§ **Records for the exercise**:
▬▬▬▬▬▬

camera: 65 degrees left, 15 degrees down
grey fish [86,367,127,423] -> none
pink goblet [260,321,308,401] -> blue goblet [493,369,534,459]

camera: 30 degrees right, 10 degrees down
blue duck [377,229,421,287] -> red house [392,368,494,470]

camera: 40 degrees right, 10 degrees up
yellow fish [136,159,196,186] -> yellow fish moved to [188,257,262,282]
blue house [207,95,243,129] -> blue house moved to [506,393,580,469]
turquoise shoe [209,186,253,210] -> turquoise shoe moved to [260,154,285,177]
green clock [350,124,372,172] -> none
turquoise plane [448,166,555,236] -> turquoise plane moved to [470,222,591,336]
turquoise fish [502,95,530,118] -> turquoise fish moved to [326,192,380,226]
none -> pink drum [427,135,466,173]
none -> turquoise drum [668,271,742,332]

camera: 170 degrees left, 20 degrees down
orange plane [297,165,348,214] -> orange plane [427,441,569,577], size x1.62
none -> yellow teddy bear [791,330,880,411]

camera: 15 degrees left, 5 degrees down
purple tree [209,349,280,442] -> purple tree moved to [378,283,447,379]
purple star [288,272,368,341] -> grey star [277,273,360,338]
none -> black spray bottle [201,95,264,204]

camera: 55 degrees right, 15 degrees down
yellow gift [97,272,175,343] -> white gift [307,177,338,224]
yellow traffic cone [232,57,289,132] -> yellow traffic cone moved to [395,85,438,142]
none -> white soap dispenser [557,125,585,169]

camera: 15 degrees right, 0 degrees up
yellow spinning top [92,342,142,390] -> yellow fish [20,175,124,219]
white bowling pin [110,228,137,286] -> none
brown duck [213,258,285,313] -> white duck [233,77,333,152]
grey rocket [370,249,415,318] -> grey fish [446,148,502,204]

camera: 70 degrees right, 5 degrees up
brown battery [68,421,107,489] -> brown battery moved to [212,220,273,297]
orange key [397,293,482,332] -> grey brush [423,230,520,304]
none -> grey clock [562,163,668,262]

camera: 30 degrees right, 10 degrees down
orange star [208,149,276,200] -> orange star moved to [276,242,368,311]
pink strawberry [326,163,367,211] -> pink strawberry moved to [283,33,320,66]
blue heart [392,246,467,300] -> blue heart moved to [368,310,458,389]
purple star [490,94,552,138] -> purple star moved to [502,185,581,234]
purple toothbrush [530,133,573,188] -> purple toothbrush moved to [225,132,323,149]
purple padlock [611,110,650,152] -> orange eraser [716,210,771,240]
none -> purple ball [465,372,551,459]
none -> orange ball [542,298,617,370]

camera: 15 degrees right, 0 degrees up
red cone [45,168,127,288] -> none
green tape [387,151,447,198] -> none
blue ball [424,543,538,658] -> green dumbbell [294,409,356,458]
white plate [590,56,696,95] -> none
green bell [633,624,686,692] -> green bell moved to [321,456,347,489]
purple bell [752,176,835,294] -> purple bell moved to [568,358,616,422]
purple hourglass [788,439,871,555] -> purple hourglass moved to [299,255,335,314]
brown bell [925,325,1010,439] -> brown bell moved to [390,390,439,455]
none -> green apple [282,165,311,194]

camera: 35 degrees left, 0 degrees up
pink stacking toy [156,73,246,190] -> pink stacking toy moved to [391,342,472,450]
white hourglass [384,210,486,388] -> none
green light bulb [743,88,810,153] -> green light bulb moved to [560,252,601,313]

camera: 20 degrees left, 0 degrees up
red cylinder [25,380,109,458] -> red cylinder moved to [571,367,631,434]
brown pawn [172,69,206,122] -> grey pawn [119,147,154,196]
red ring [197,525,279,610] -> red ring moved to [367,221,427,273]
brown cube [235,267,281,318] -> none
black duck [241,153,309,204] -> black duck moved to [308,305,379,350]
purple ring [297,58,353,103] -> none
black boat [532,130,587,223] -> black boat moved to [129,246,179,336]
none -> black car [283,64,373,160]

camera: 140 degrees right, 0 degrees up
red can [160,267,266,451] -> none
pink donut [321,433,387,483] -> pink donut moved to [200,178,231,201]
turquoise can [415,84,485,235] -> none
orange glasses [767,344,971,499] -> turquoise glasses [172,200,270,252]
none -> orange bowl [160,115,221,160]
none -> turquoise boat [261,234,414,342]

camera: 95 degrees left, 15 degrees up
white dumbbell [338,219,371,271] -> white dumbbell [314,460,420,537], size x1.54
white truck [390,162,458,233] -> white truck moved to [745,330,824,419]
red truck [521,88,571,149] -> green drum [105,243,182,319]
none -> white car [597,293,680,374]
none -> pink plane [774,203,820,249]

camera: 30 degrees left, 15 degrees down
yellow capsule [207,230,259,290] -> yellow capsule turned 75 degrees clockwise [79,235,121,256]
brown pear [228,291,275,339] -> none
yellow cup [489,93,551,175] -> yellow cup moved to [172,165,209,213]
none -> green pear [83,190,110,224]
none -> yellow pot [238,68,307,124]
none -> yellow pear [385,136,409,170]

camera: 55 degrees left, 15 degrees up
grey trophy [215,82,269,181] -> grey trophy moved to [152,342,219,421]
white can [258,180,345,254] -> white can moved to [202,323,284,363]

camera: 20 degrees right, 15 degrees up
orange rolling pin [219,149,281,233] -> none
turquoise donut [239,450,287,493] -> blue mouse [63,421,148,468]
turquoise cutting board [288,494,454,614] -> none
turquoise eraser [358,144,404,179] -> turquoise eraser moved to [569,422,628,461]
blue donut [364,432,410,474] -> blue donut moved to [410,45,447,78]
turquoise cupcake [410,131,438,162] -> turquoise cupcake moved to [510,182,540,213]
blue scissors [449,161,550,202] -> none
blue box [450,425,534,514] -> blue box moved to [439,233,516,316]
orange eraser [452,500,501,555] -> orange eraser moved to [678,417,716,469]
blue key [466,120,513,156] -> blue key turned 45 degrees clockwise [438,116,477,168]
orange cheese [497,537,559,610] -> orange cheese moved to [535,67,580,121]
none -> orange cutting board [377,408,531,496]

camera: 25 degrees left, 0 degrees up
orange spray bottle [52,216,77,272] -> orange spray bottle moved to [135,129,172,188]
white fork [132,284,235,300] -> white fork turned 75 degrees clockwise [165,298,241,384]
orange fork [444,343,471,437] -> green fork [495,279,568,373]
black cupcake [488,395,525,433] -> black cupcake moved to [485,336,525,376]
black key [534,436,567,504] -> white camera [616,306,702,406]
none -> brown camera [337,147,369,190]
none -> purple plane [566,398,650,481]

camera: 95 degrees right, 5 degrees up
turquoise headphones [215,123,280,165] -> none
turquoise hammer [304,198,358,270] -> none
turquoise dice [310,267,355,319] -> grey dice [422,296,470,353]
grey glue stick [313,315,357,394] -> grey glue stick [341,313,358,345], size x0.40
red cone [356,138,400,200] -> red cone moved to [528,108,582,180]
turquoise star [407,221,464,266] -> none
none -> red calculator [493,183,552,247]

▬▬▬▬▬▬

§ **Exercise details**:
Reproduce, exactly and without additions, the run of lines from the start of the listing above to the line bearing "yellow fish [136,159,196,186]", inclusive.

§ **Exercise solution**:
camera: 65 degrees left, 15 degrees down
grey fish [86,367,127,423] -> none
pink goblet [260,321,308,401] -> blue goblet [493,369,534,459]

camera: 30 degrees right, 10 degrees down
blue duck [377,229,421,287] -> red house [392,368,494,470]

camera: 40 degrees right, 10 degrees up
yellow fish [136,159,196,186] -> yellow fish moved to [188,257,262,282]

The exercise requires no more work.